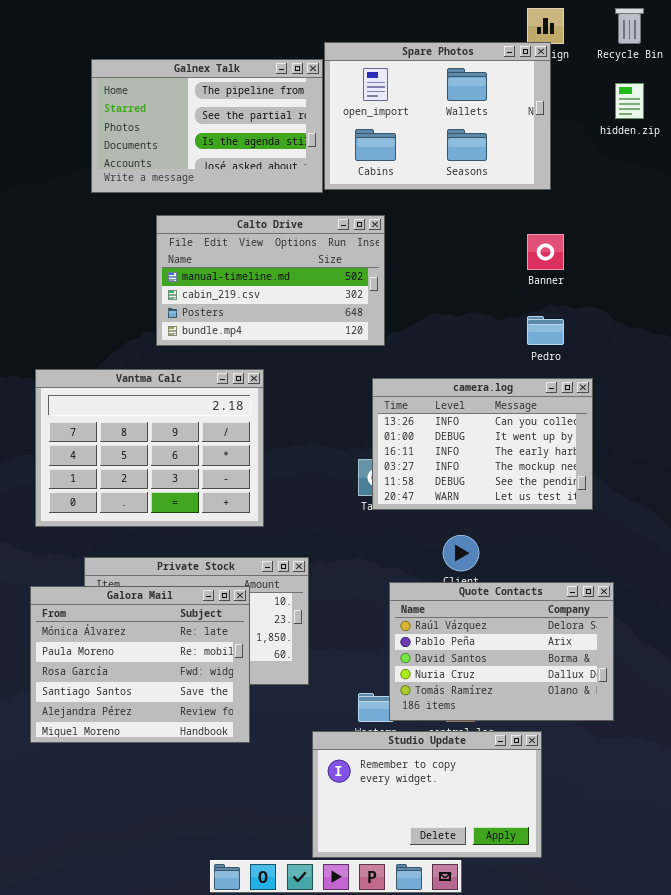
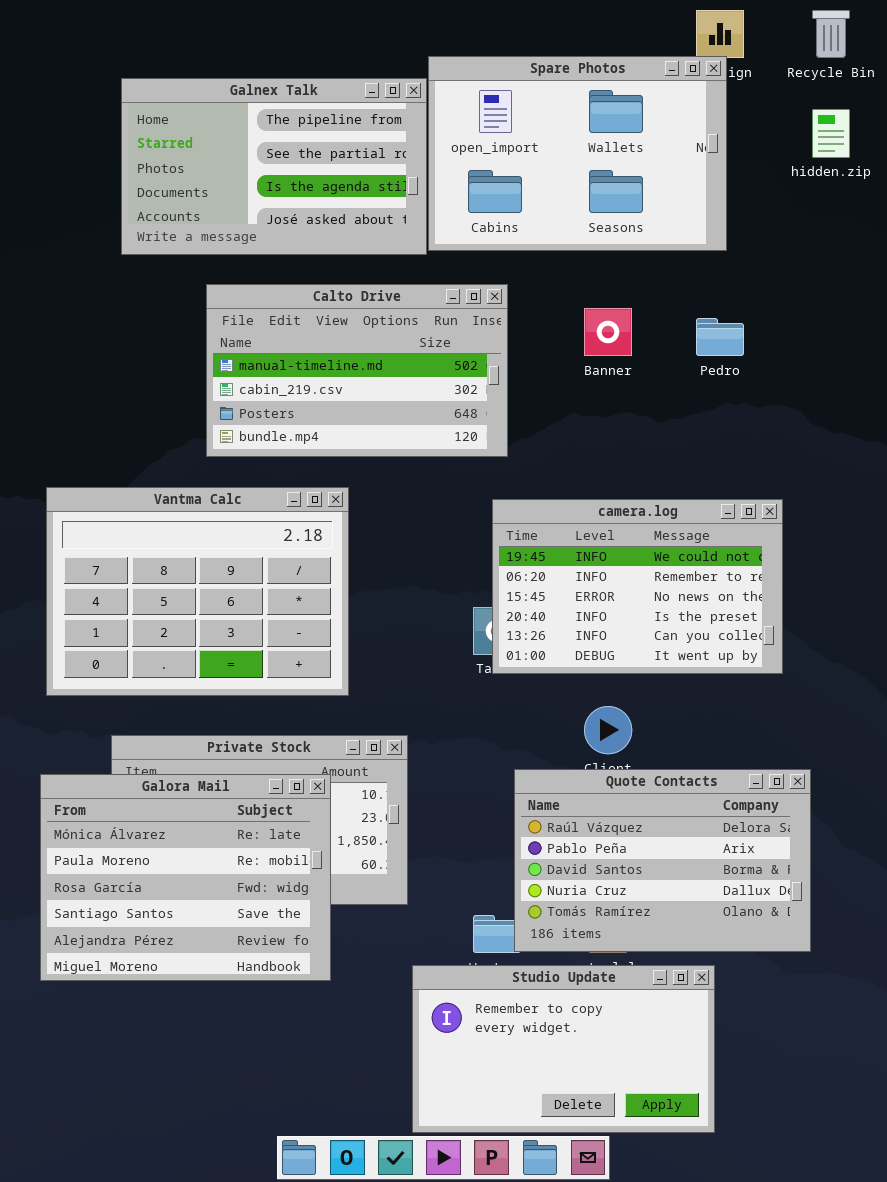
Banner: [527,234,564,270] -> [584,308,632,356], moved
Pedro: [527,316,564,345] -> [696,318,744,356], moved
camera.log: [372,378,593,510] -> [492,499,783,674], scrolled up 4 rows

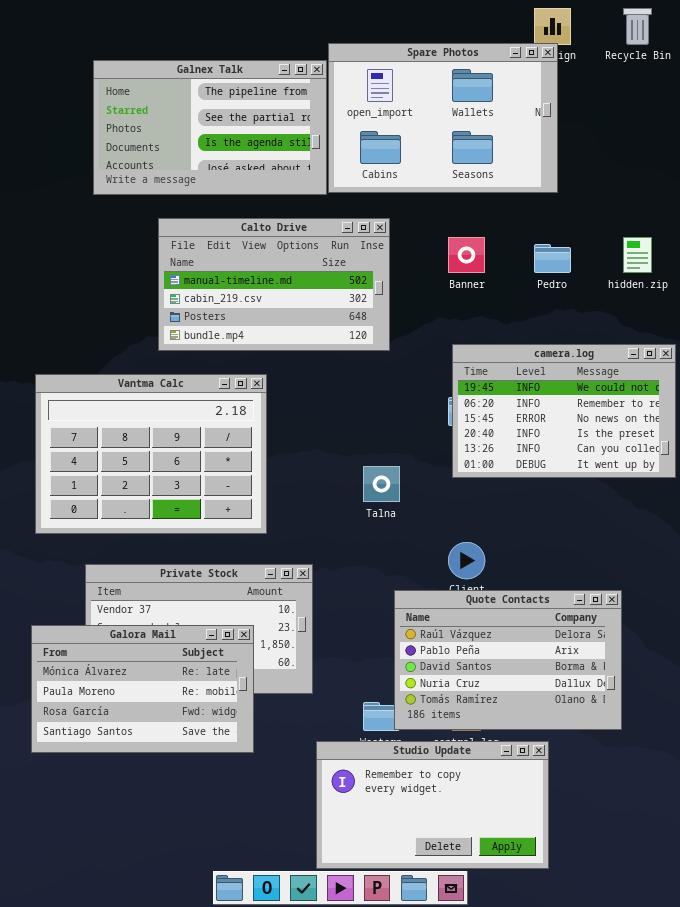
hidden.zip: [812,109,850,158] -> [623,237,652,273], moved
camera.log: [492,499,783,674] -> [452,344,676,478], moved
Galora Mail: [40,774,331,981] -> [31,625,254,753], resized

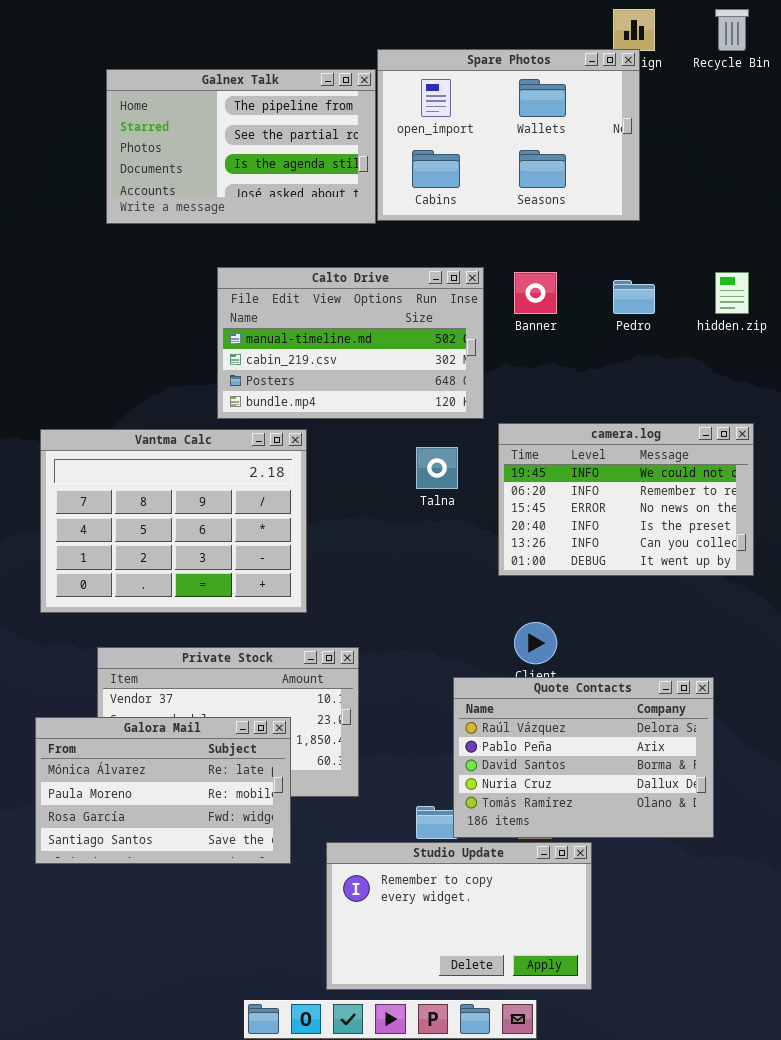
Calto Drive: [158,218,390,351] -> [217,267,484,419], moved
camera.log: [452,344,676,478] -> [498,423,754,576], moved
Talna: [363,466,400,502] -> [416,447,458,489], moved
Studio Update: [316,741,549,869] -> [326,842,592,990], moved

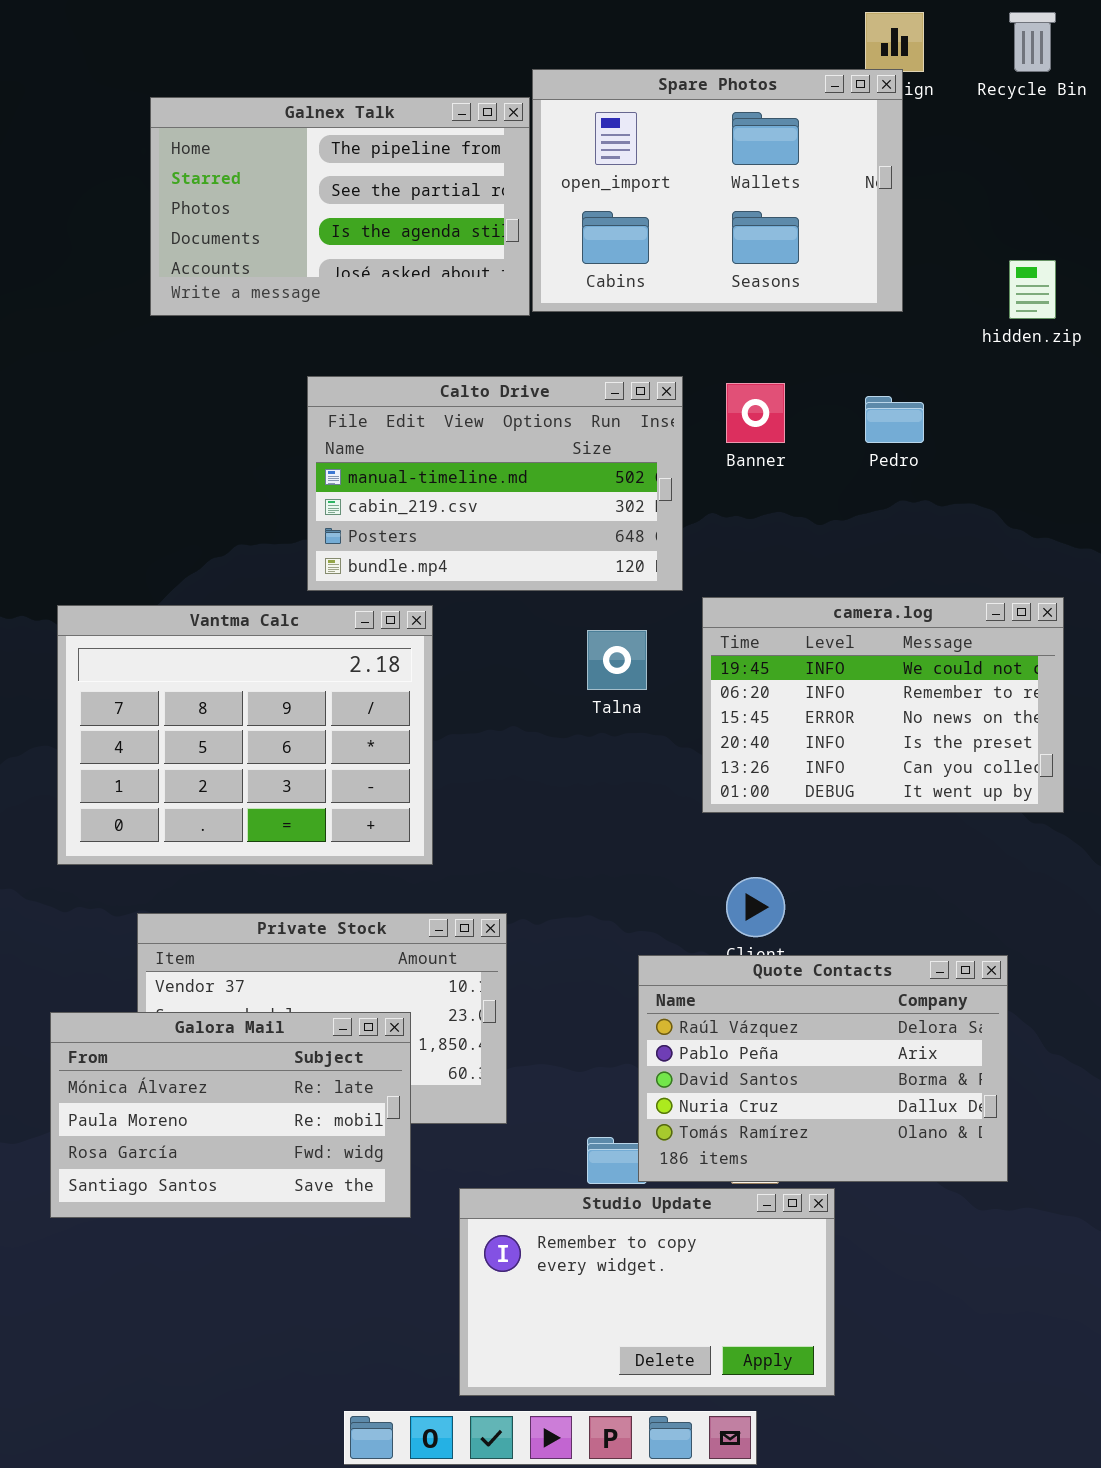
hidden.zip: [715,272,749,314] -> [1009,260,1056,319], moved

> **Exercise prompt**:
Leave out the pictures and output the rest of the material exactly as written.

> **Response box**:
Banner: [527,234,564,270] -> [584,308,632,356], moved
Pedro: [527,316,564,345] -> [696,318,744,356], moved
camera.log: [372,378,593,510] -> [492,499,783,674], scrolled up 4 rows

hidden.zip: [812,109,850,158] -> [623,237,652,273], moved
camera.log: [492,499,783,674] -> [452,344,676,478], moved
Galora Mail: [40,774,331,981] -> [31,625,254,753], resized

Calto Drive: [158,218,390,351] -> [217,267,484,419], moved
camera.log: [452,344,676,478] -> [498,423,754,576], moved
Talna: [363,466,400,502] -> [416,447,458,489], moved
Studio Update: [316,741,549,869] -> [326,842,592,990], moved

hidden.zip: [715,272,749,314] -> [1009,260,1056,319], moved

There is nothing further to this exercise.